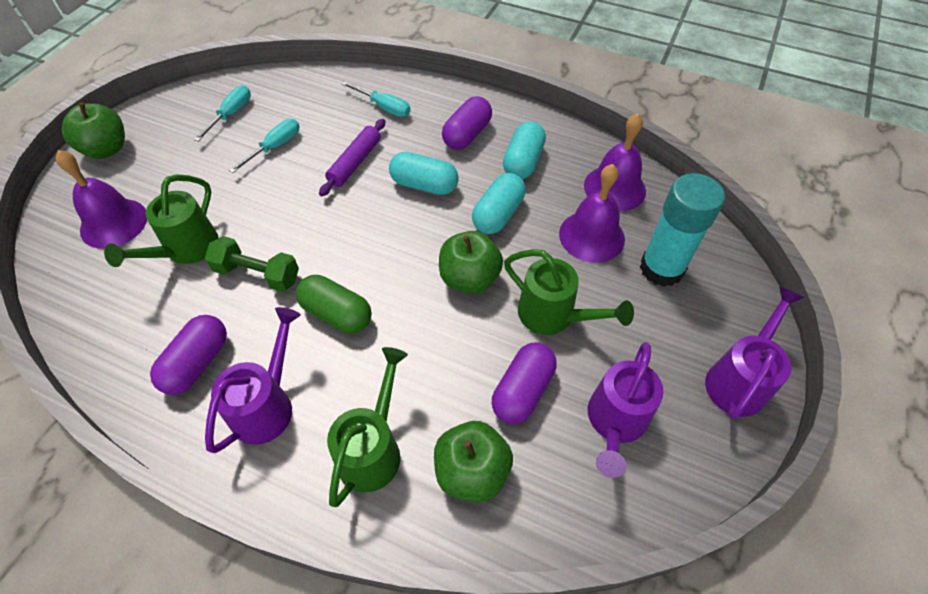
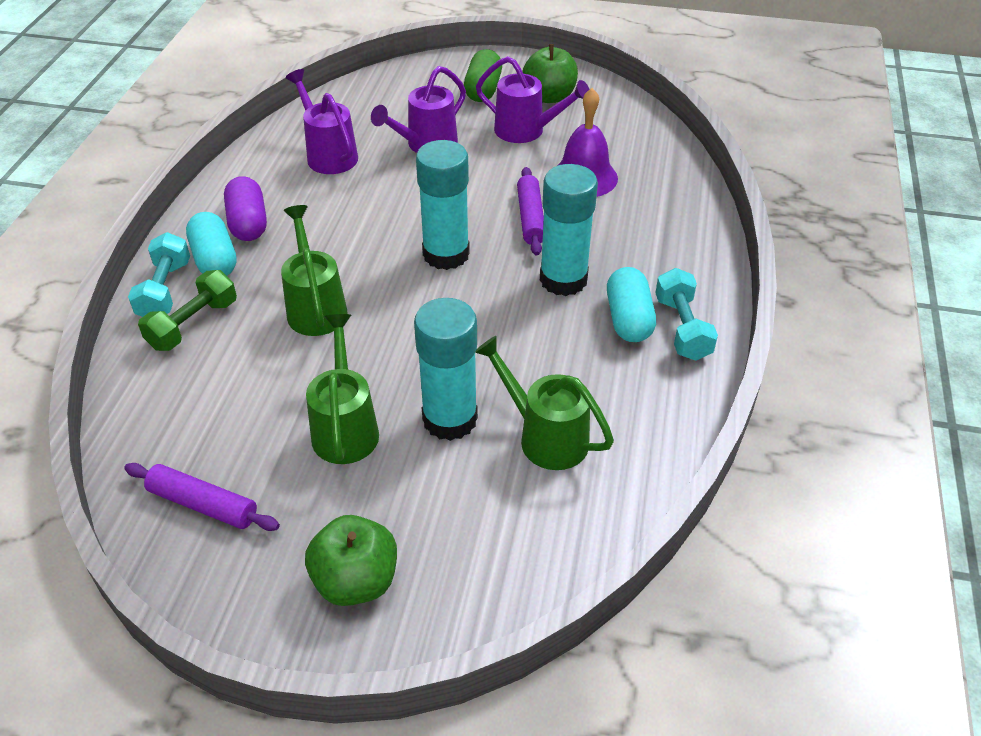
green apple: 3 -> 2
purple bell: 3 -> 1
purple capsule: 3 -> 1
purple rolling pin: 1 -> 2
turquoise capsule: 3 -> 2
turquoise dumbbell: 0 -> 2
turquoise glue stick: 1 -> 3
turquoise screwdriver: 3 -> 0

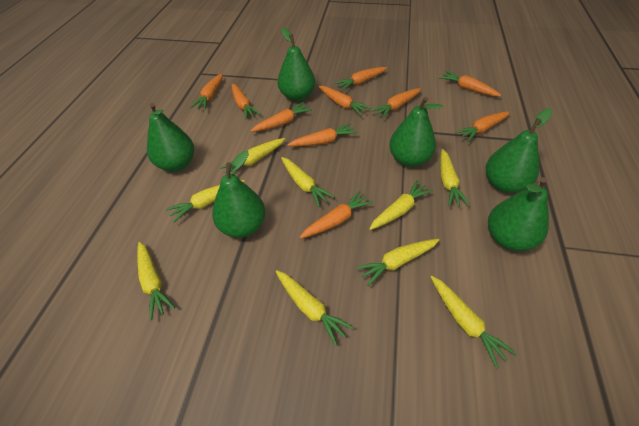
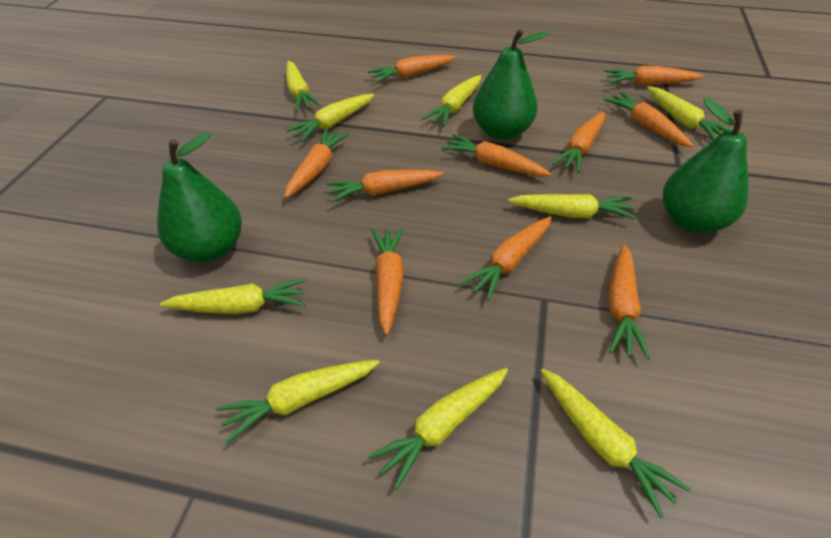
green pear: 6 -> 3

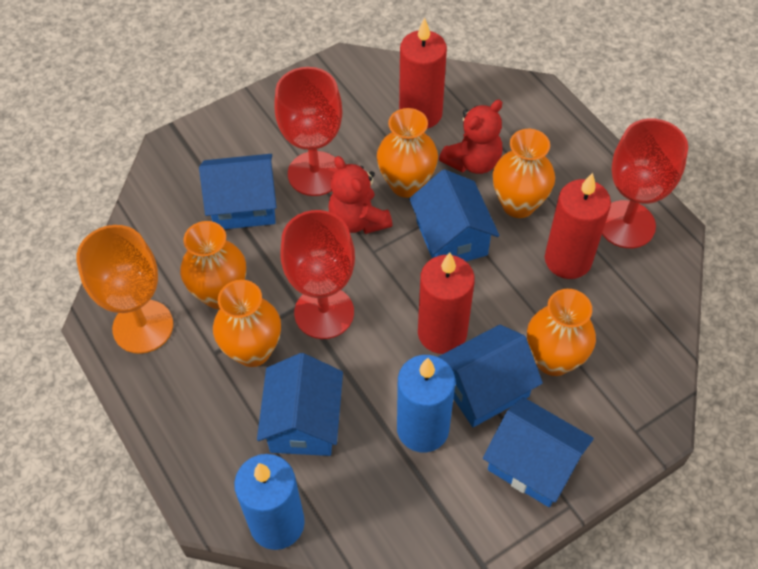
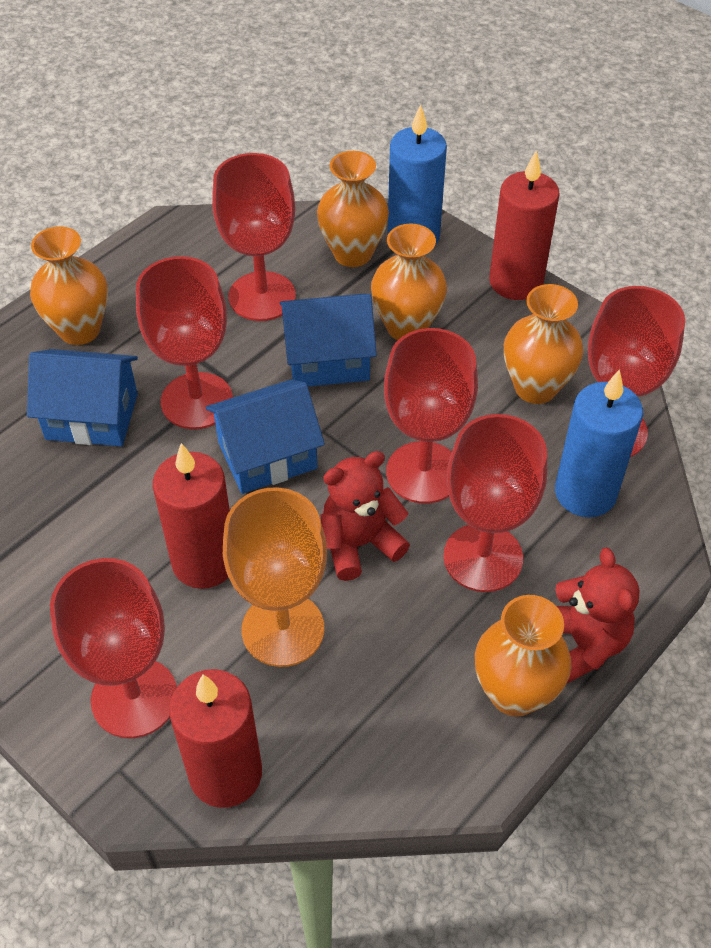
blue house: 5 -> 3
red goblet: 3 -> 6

...

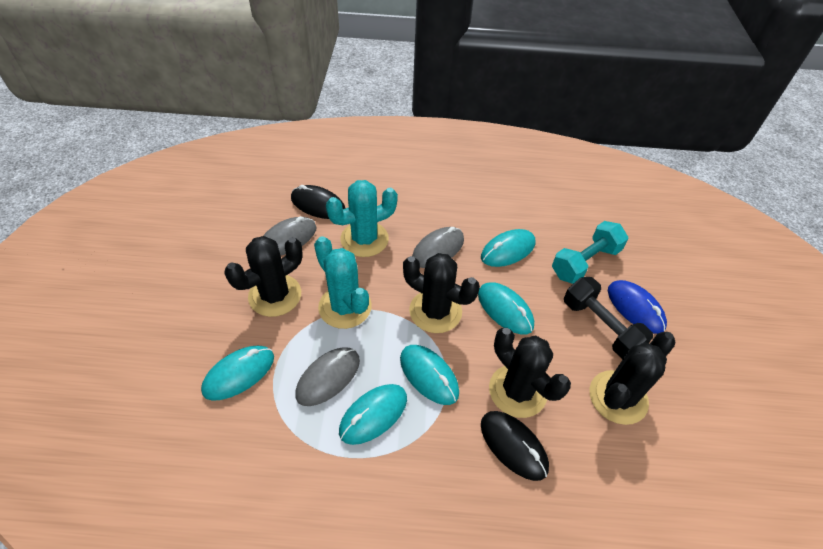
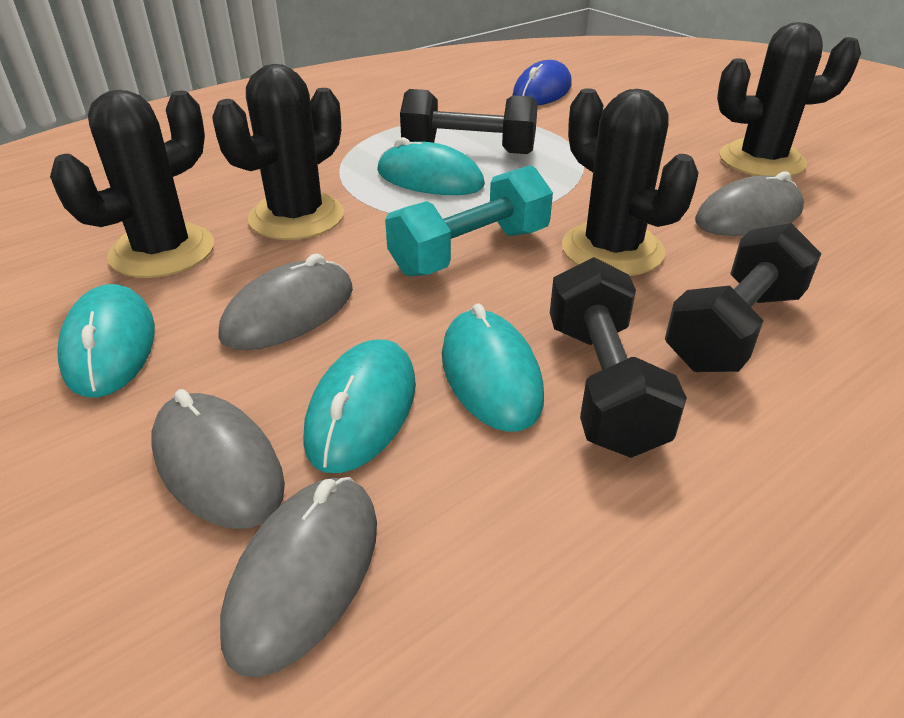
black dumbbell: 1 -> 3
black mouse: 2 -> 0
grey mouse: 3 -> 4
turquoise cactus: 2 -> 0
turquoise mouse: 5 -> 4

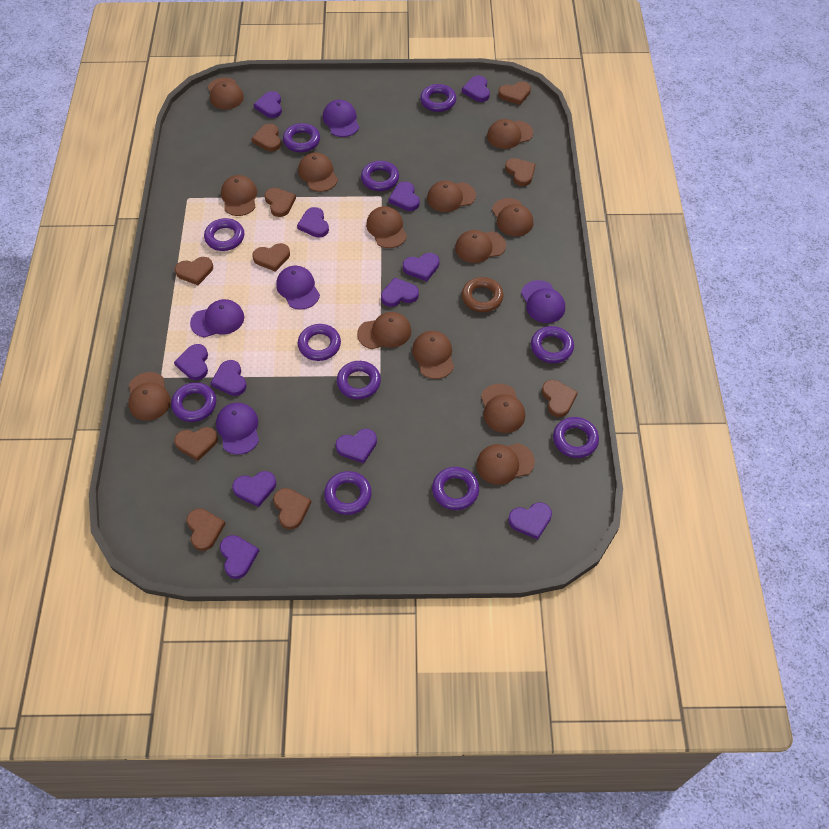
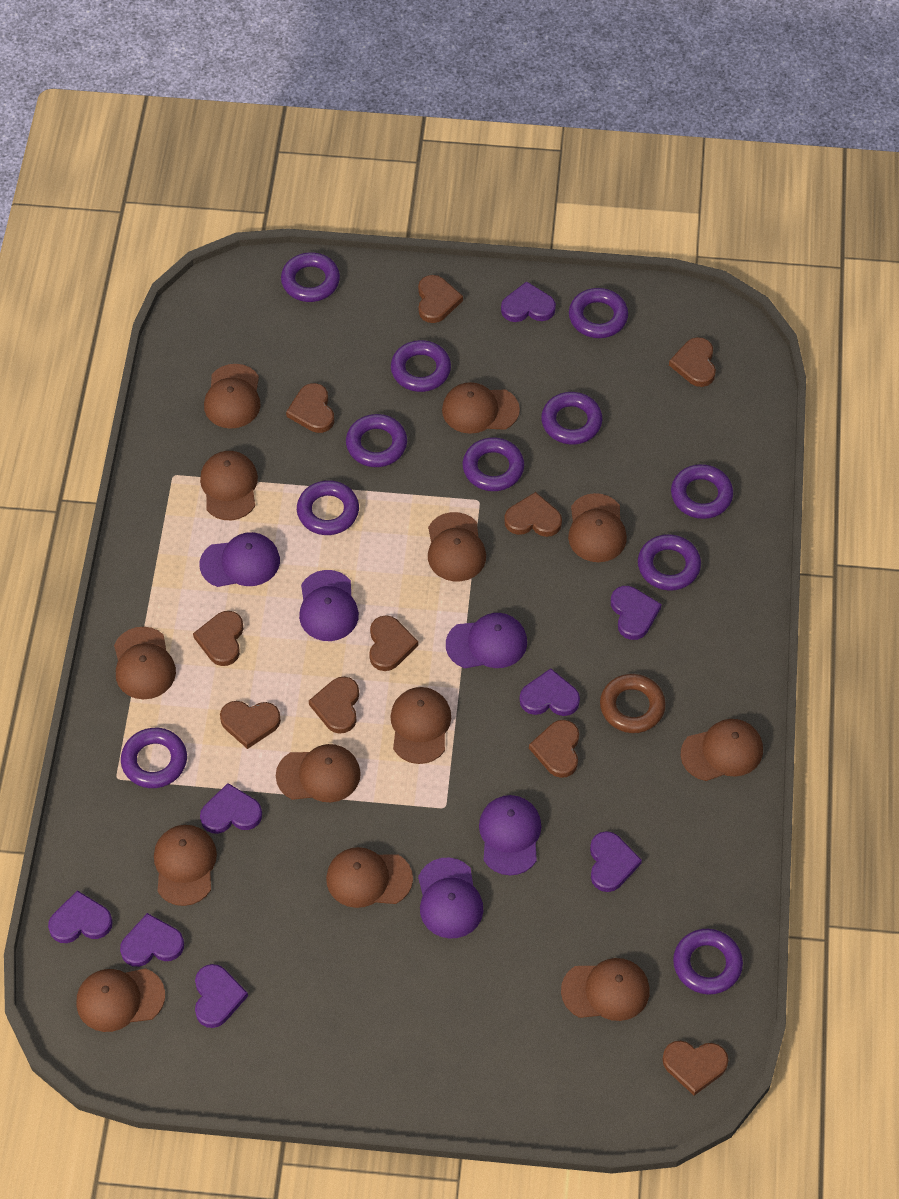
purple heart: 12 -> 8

* **Task goal**:
Here the job is to copy the listing above word for word, starting at the line with "green apple: 3 -> 2" and ending at the line with "red goblet: 3 -> 6", and to leave out the pictures.

* **Finished task**:
green apple: 3 -> 2
purple bell: 3 -> 1
purple capsule: 3 -> 1
purple rolling pin: 1 -> 2
turquoise capsule: 3 -> 2
turquoise dumbbell: 0 -> 2
turquoise glue stick: 1 -> 3
turquoise screwdriver: 3 -> 0

green pear: 6 -> 3

blue house: 5 -> 3
red goblet: 3 -> 6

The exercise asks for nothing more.